Write out the material exactly as it appears, starting at the line containing "Provide the [x, y]" and ending after the line containing "Looking at the image, I should click on (376, 661).". Omit the pictures.

-- begin Material for this exercise --

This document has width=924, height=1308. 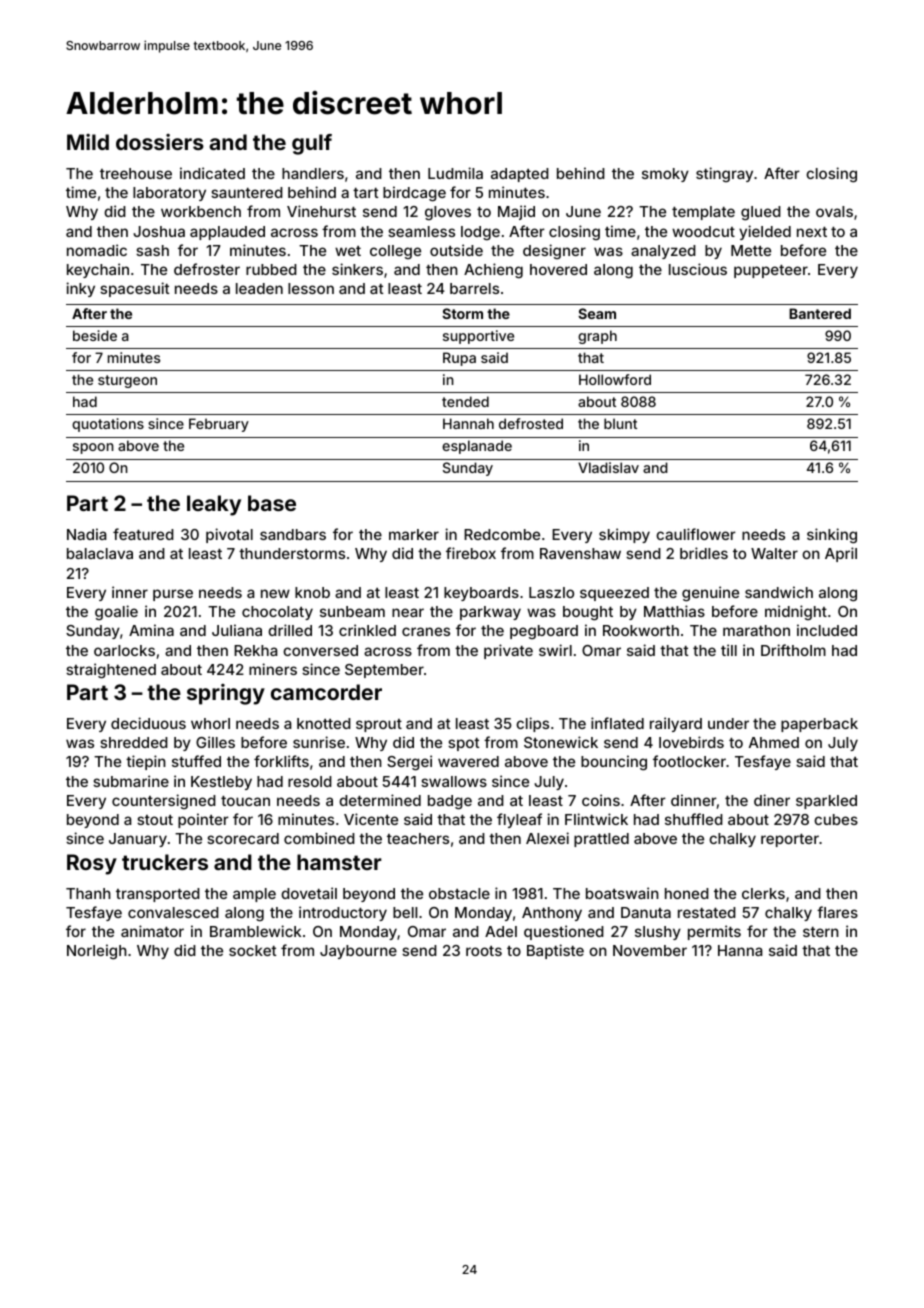 I want to click on Hollowford, so click(x=615, y=379).
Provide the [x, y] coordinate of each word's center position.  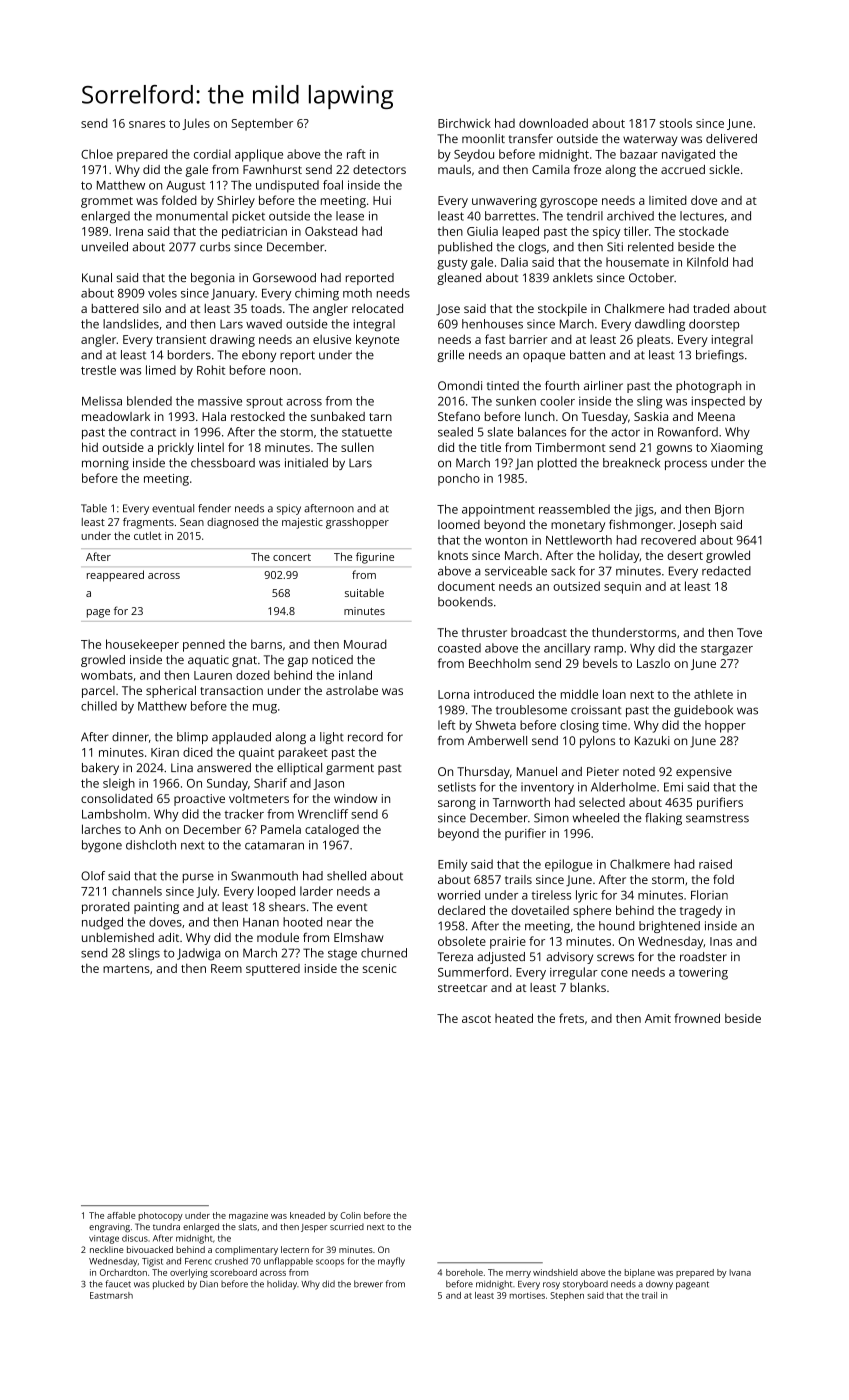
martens [126, 969]
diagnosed [232, 523]
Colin [350, 1215]
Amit [658, 1018]
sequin [622, 588]
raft [356, 154]
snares [147, 124]
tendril [585, 216]
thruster [484, 632]
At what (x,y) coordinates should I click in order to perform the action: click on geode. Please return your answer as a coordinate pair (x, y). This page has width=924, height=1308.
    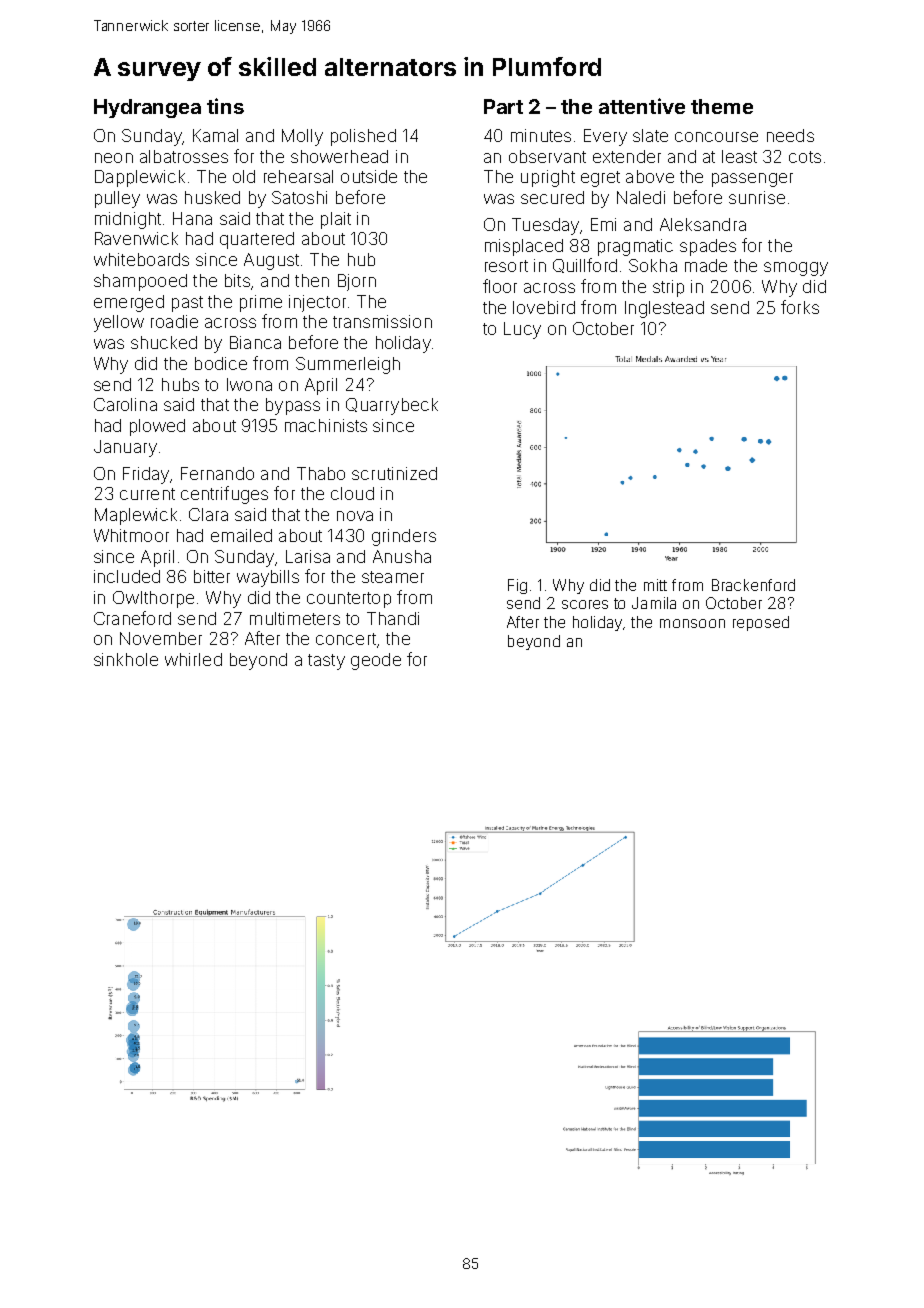
    Looking at the image, I should click on (376, 661).
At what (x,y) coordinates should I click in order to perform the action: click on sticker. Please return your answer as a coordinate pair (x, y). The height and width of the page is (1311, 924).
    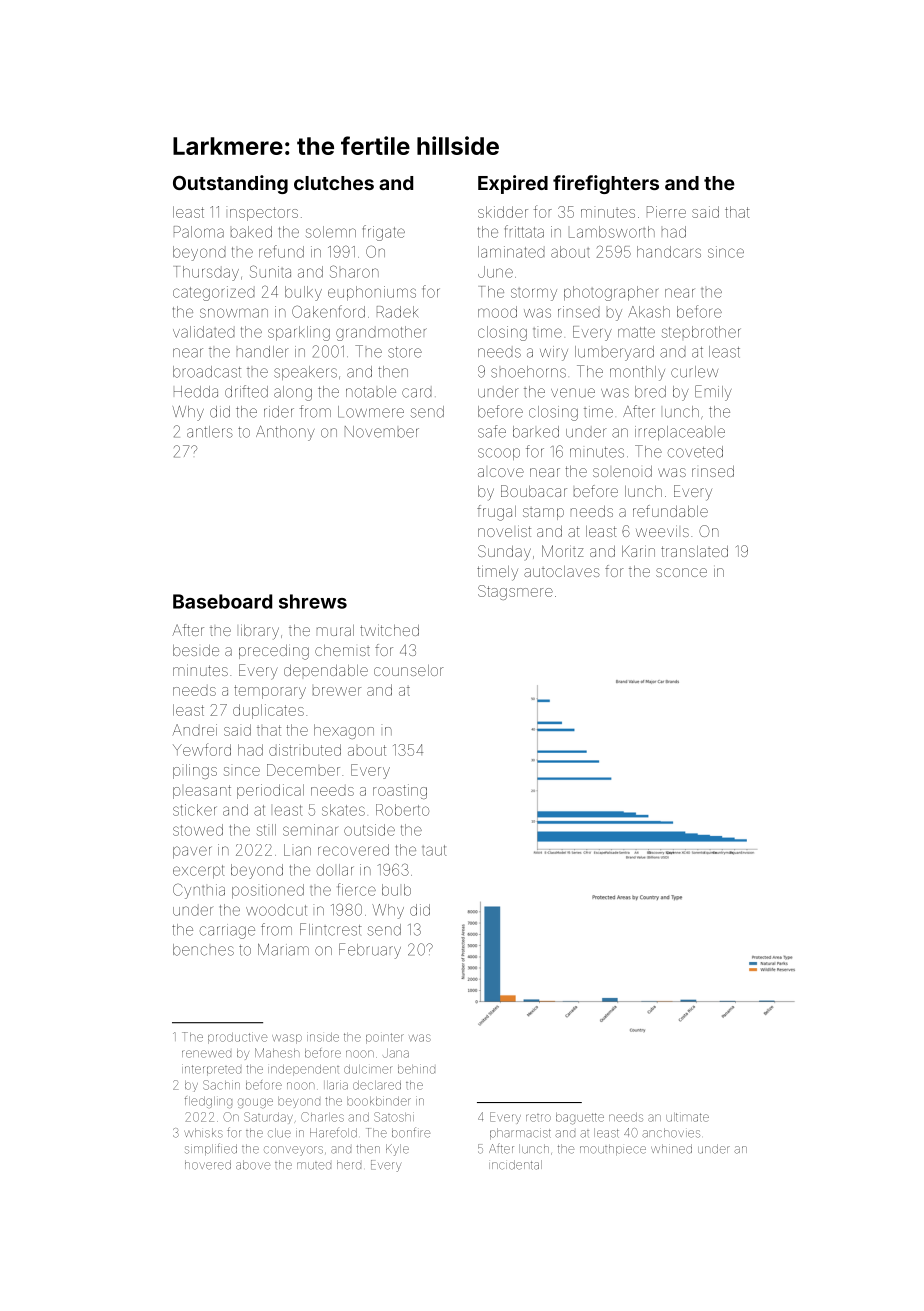
    Looking at the image, I should click on (195, 810).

-- end Material for this exercise --

— Result —
Provide the [x, y] coordinate of each word's center position.  
martens [126, 969]
diagnosed [232, 523]
Colin [350, 1215]
Amit [658, 1018]
sequin [622, 588]
raft [356, 154]
snares [147, 124]
tendril [585, 216]
thruster [484, 632]
At what (x,y) coordinates should I click in order to perform the action: click on geode. Please return your answer as a coordinate pair (x, y). This page has width=924, height=1308.
    Looking at the image, I should click on (376, 661).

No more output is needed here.